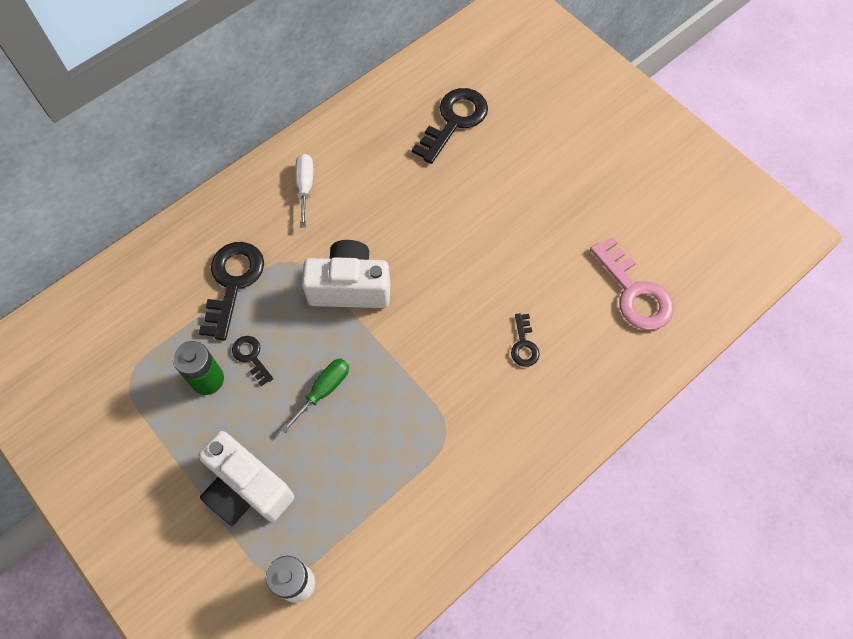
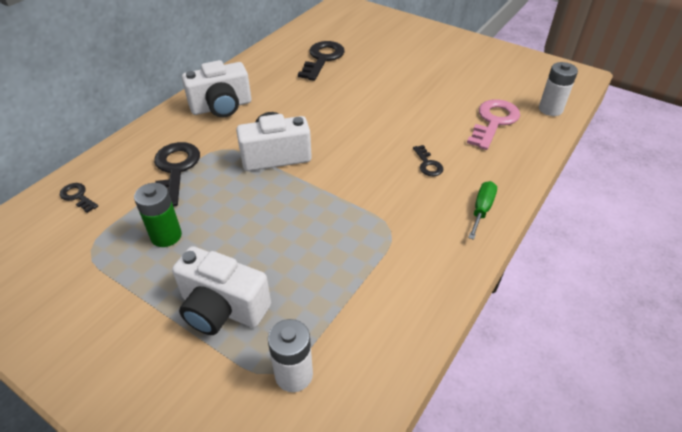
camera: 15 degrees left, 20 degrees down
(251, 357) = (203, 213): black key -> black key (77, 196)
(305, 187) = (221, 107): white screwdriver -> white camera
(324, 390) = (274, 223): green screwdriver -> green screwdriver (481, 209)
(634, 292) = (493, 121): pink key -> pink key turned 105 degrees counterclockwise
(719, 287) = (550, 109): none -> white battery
--
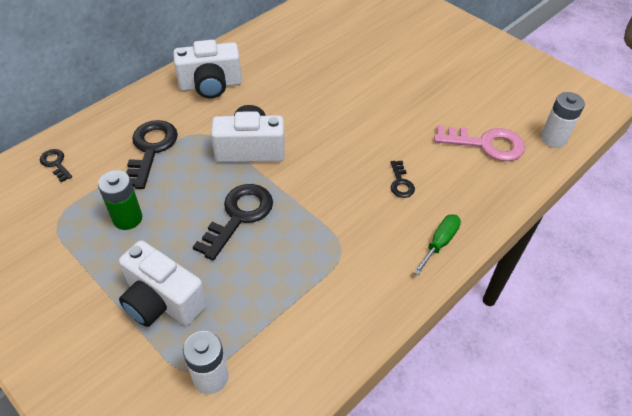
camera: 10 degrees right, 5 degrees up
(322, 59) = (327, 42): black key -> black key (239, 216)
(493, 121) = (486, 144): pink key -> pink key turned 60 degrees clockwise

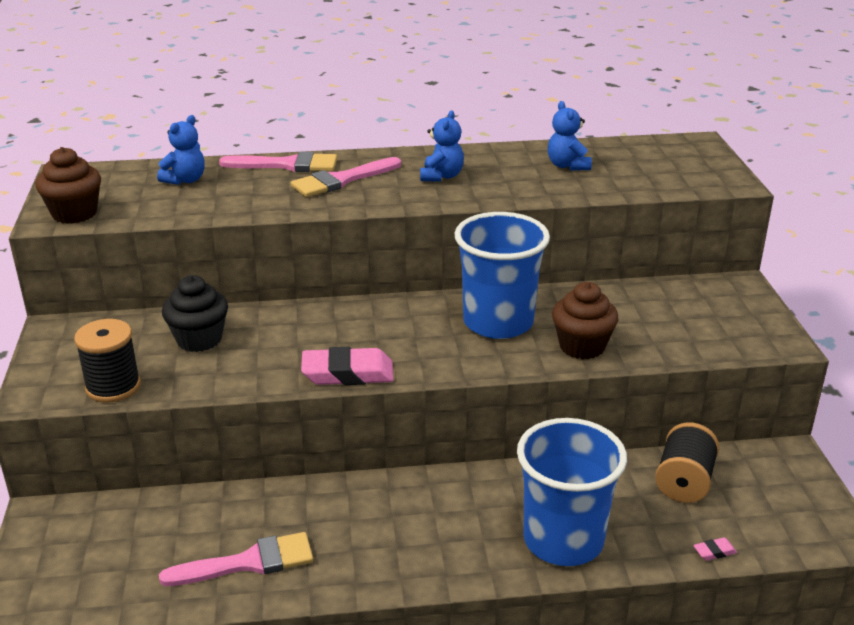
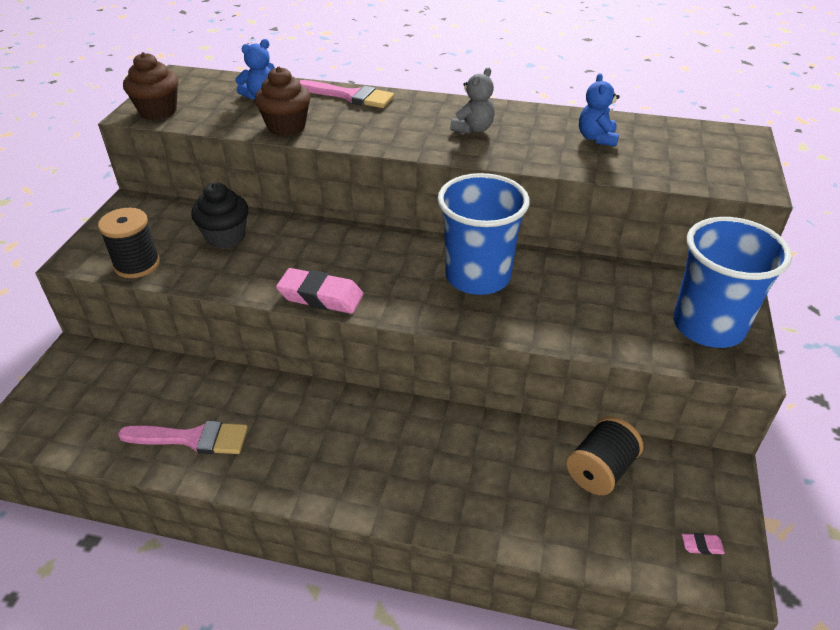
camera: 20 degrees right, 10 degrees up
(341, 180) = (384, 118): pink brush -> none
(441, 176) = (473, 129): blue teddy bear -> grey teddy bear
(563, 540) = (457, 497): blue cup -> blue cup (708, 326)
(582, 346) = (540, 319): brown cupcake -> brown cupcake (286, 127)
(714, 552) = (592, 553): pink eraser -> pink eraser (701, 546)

PROBLEM REQUIREMENTS:
Your answer should be the lines above from the one containing "camera: 15 degrees left, 20 degrees down" through the one containing "(719, 287) = (550, 109): none", copied exactly and with both ends kept.

WRITTEN SOLUTION:
camera: 15 degrees left, 20 degrees down
(251, 357) = (203, 213): black key -> black key (77, 196)
(305, 187) = (221, 107): white screwdriver -> white camera
(324, 390) = (274, 223): green screwdriver -> green screwdriver (481, 209)
(634, 292) = (493, 121): pink key -> pink key turned 105 degrees counterclockwise
(719, 287) = (550, 109): none -> white battery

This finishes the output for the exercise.